→ GOAL OF THE EXERCISE
Search the records below for "plus"; copy each line that has it.

*** DATA SECTION ***

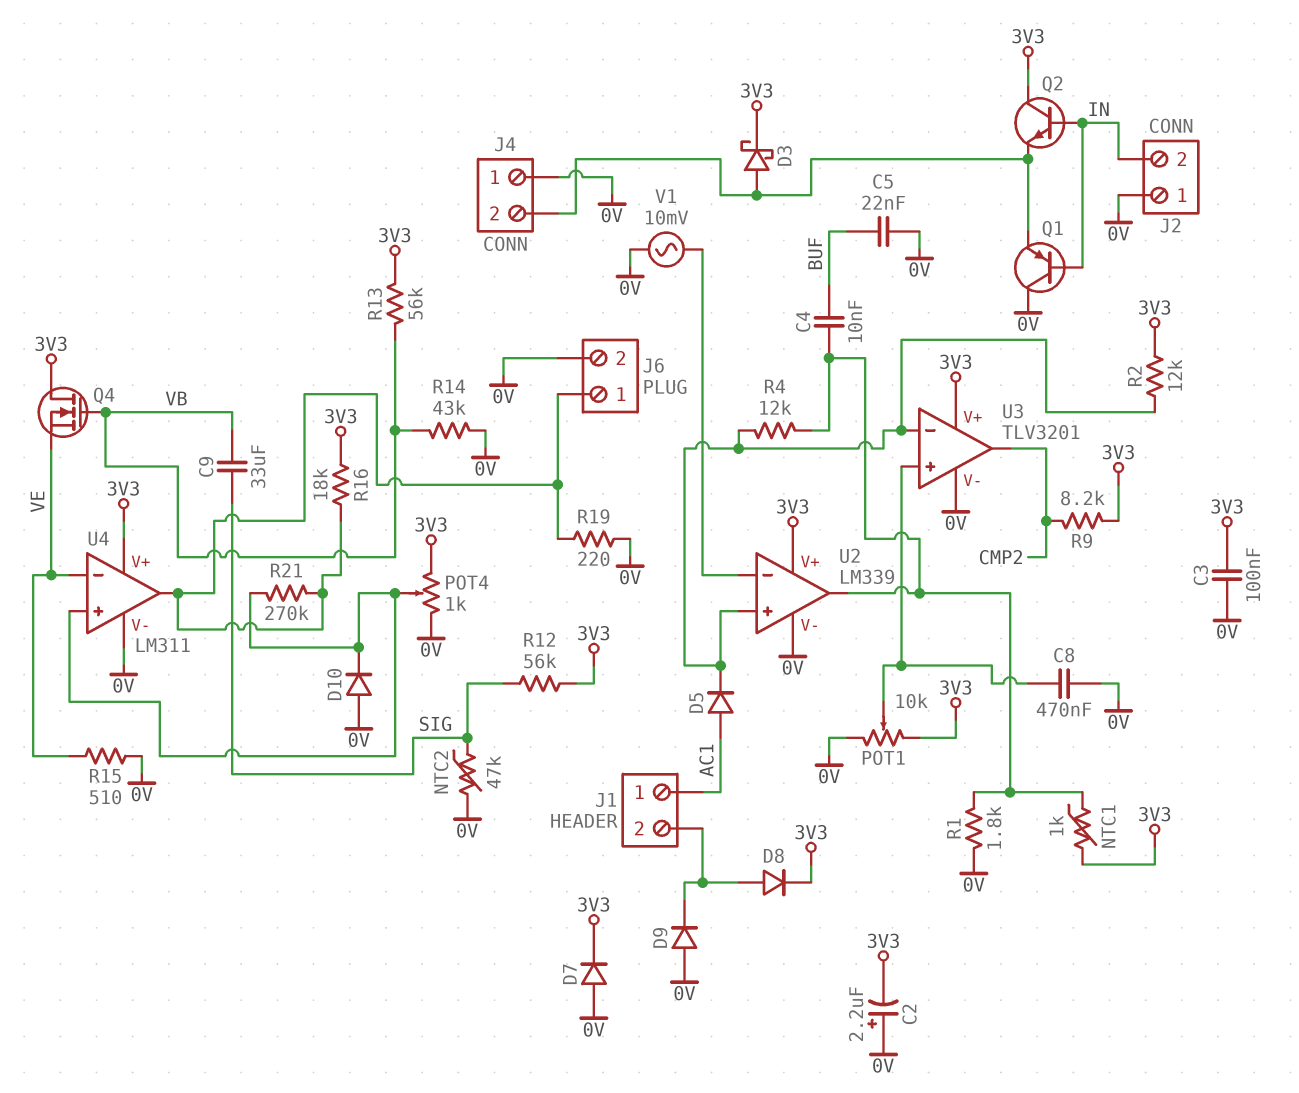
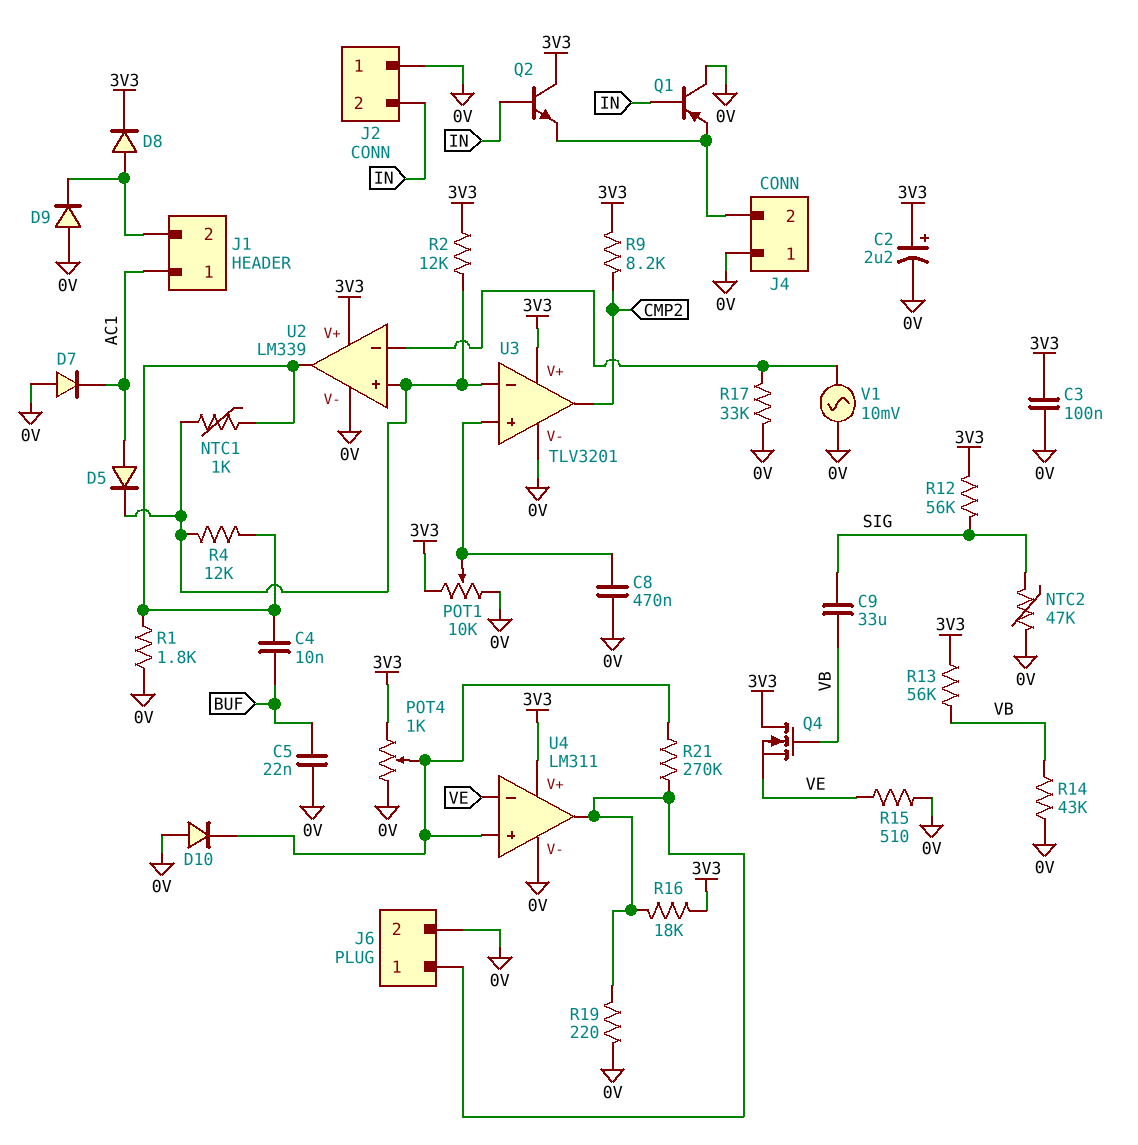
C2: 2.2uF (plus 0V, minus 3V3) -> 2.2uF (plus 3V3, minus 0V)
D3: schottky (A J4/2, K 3V3) -> none
D7: diode (A 0V, K 3V3) -> diode (A 0V, K AC1)
NTC1: 1k (3V3, U2/out) -> 1k (U2/in+, U2/out)
R17: none -> 33k (0V, U2/in-)

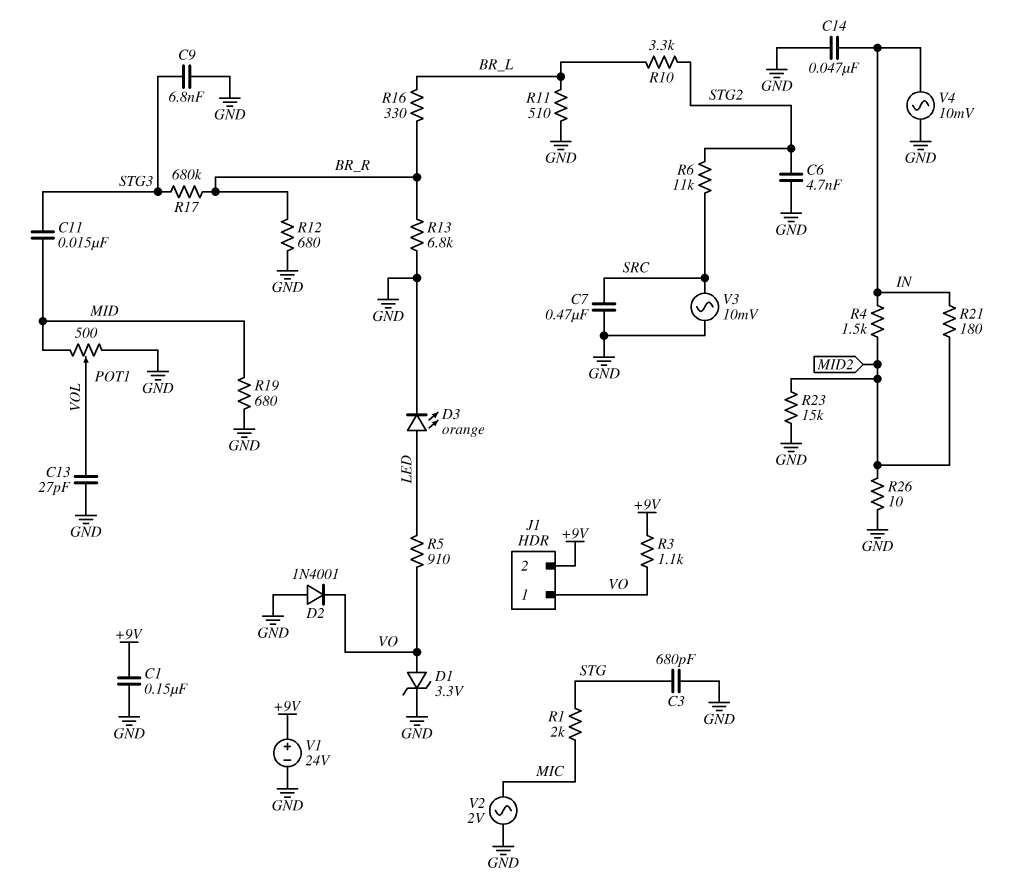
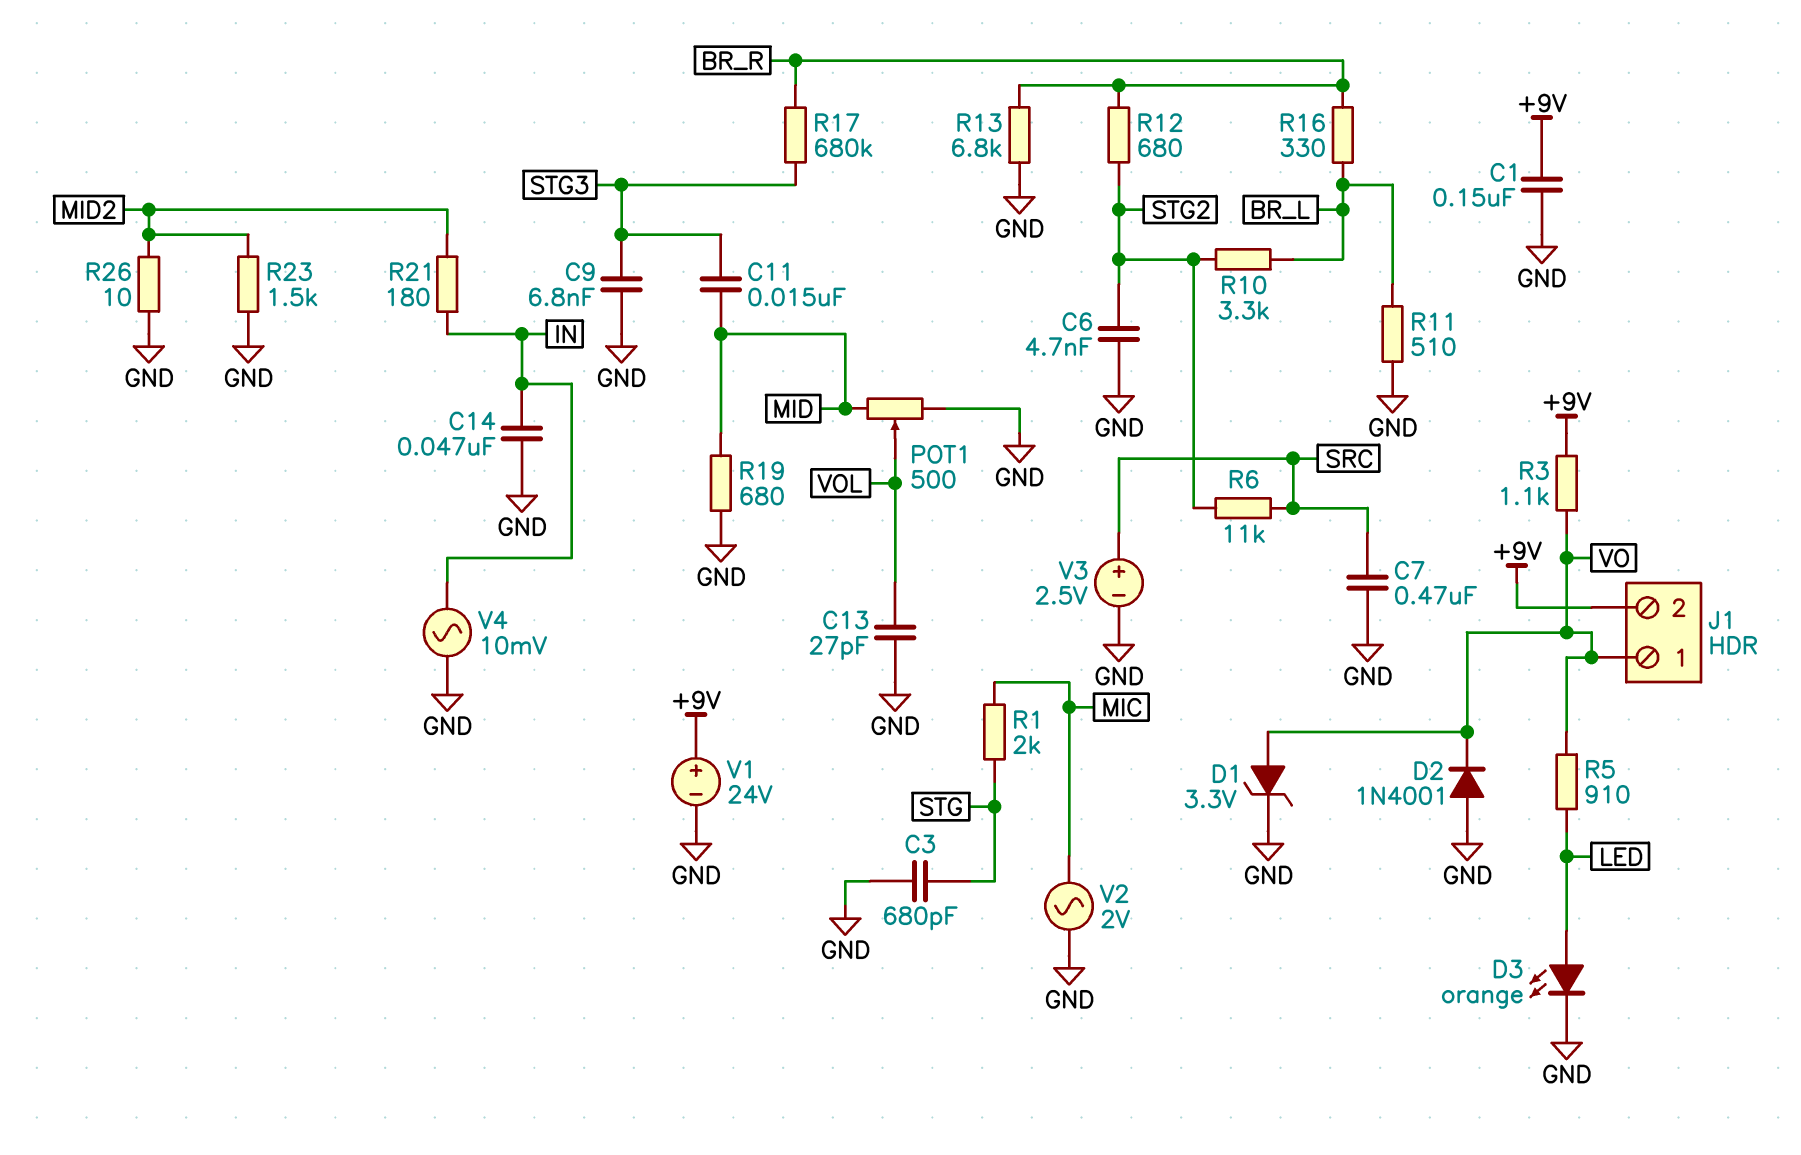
R4: 1.5k (IN, MID2) -> none
R12: 680 (BR_R, GND) -> 680 (BR_R, STG2)
R23: 15k (GND, MID2) -> 1.5k (GND, MID2)
V3: AC 10mV (GND, SRC) -> 2.5V (plus SRC, minus GND)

*** End of DATA SECTION ***

→ RESPONSE TO THIS TASK
C2: 2.2uF (plus 0V, minus 3V3) -> 2.2uF (plus 3V3, minus 0V)
V3: AC 10mV (GND, SRC) -> 2.5V (plus SRC, minus GND)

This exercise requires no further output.